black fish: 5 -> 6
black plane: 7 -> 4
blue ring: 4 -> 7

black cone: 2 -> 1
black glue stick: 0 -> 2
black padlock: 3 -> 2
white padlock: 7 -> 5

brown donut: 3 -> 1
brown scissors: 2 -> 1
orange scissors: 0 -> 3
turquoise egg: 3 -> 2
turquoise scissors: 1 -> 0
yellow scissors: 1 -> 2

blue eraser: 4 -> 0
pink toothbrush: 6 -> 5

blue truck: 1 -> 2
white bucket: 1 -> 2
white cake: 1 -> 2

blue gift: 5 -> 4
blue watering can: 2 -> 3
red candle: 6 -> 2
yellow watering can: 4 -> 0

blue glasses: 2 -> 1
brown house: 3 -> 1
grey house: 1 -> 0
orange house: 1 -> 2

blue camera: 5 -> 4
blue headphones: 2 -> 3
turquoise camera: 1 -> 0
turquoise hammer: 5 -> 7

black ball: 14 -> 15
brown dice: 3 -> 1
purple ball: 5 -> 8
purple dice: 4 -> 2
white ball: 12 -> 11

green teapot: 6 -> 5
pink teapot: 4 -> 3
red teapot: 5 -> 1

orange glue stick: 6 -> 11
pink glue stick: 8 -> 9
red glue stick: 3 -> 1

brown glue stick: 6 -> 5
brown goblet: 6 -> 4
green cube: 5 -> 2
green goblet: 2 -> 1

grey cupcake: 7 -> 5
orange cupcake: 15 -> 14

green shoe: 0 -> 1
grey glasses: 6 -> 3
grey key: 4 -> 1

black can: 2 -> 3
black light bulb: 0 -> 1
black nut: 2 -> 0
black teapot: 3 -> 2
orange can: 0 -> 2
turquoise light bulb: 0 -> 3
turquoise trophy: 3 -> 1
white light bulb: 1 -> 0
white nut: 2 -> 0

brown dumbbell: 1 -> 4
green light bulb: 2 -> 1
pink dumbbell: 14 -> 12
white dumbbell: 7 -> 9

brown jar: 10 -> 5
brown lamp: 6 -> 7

# [TASK DIRECTIONS]
From the first record to the last, copy everything exactly.

# [YOUR SOLUTION]
black fish: 5 -> 6
black plane: 7 -> 4
blue ring: 4 -> 7

black cone: 2 -> 1
black glue stick: 0 -> 2
black padlock: 3 -> 2
white padlock: 7 -> 5

brown donut: 3 -> 1
brown scissors: 2 -> 1
orange scissors: 0 -> 3
turquoise egg: 3 -> 2
turquoise scissors: 1 -> 0
yellow scissors: 1 -> 2

blue eraser: 4 -> 0
pink toothbrush: 6 -> 5

blue truck: 1 -> 2
white bucket: 1 -> 2
white cake: 1 -> 2

blue gift: 5 -> 4
blue watering can: 2 -> 3
red candle: 6 -> 2
yellow watering can: 4 -> 0

blue glasses: 2 -> 1
brown house: 3 -> 1
grey house: 1 -> 0
orange house: 1 -> 2

blue camera: 5 -> 4
blue headphones: 2 -> 3
turquoise camera: 1 -> 0
turquoise hammer: 5 -> 7

black ball: 14 -> 15
brown dice: 3 -> 1
purple ball: 5 -> 8
purple dice: 4 -> 2
white ball: 12 -> 11

green teapot: 6 -> 5
pink teapot: 4 -> 3
red teapot: 5 -> 1

orange glue stick: 6 -> 11
pink glue stick: 8 -> 9
red glue stick: 3 -> 1

brown glue stick: 6 -> 5
brown goblet: 6 -> 4
green cube: 5 -> 2
green goblet: 2 -> 1

grey cupcake: 7 -> 5
orange cupcake: 15 -> 14

green shoe: 0 -> 1
grey glasses: 6 -> 3
grey key: 4 -> 1

black can: 2 -> 3
black light bulb: 0 -> 1
black nut: 2 -> 0
black teapot: 3 -> 2
orange can: 0 -> 2
turquoise light bulb: 0 -> 3
turquoise trophy: 3 -> 1
white light bulb: 1 -> 0
white nut: 2 -> 0

brown dumbbell: 1 -> 4
green light bulb: 2 -> 1
pink dumbbell: 14 -> 12
white dumbbell: 7 -> 9

brown jar: 10 -> 5
brown lamp: 6 -> 7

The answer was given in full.